• PROBLEM STATEMENT
Only a number is wanted: how many lines in these records contain the word "VBUS"?
*** LISTED RECORDS Section Begins ***
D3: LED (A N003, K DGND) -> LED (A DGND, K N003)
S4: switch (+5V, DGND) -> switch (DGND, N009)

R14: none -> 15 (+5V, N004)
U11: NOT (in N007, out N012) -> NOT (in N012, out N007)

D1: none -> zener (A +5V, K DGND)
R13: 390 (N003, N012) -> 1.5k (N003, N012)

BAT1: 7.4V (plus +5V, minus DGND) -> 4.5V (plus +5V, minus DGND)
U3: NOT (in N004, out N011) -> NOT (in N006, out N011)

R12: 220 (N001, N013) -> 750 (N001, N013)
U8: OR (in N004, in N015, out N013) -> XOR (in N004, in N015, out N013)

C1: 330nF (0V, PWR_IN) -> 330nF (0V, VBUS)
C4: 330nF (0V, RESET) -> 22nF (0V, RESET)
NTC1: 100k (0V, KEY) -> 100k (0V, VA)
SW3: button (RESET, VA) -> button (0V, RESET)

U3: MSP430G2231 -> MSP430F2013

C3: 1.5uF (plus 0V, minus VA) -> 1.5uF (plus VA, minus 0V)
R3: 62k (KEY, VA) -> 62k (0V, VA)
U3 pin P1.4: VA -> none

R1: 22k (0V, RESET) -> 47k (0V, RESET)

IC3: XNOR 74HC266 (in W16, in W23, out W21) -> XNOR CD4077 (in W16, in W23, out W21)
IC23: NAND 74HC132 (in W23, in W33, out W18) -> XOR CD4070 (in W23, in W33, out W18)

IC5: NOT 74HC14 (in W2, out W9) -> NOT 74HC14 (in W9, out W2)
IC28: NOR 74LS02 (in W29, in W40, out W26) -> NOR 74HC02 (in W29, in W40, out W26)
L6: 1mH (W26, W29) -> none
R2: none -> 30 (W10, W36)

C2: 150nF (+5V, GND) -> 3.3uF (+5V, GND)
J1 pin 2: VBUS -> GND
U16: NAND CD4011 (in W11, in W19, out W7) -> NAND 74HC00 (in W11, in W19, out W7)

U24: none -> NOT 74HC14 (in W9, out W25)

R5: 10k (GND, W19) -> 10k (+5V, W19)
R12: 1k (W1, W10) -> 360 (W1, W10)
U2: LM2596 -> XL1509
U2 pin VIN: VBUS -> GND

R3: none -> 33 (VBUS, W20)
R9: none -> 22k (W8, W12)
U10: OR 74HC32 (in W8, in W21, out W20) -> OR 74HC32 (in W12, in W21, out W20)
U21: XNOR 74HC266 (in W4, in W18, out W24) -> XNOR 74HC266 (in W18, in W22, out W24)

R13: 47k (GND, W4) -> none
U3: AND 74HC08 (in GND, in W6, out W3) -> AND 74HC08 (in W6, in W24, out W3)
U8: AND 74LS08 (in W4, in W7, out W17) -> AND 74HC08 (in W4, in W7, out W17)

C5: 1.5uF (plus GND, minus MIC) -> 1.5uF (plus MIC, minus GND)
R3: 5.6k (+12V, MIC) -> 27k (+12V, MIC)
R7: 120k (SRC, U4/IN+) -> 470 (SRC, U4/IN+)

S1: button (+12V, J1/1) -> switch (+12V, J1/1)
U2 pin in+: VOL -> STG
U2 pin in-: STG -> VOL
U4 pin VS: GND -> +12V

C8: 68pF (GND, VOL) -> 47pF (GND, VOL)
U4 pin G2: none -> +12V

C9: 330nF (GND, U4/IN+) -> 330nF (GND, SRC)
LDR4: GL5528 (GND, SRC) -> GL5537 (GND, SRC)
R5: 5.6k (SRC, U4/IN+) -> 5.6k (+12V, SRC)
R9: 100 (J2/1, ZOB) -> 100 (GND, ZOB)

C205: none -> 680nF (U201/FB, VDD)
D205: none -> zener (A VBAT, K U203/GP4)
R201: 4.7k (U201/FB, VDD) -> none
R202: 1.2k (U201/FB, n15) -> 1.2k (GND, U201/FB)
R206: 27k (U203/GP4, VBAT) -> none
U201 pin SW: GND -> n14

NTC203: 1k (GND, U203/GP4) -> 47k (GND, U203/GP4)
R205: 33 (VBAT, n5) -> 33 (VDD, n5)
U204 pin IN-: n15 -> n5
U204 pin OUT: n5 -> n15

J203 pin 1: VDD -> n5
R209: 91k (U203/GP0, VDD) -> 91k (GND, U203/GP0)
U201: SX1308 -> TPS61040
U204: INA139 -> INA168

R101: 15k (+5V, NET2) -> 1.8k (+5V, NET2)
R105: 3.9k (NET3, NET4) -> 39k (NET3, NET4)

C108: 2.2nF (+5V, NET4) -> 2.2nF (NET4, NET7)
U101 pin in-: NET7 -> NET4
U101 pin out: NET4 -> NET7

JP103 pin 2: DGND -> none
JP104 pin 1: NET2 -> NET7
*** LISTED RECORDS Section Ends ***
• RESULT OF THE EXERCISE
4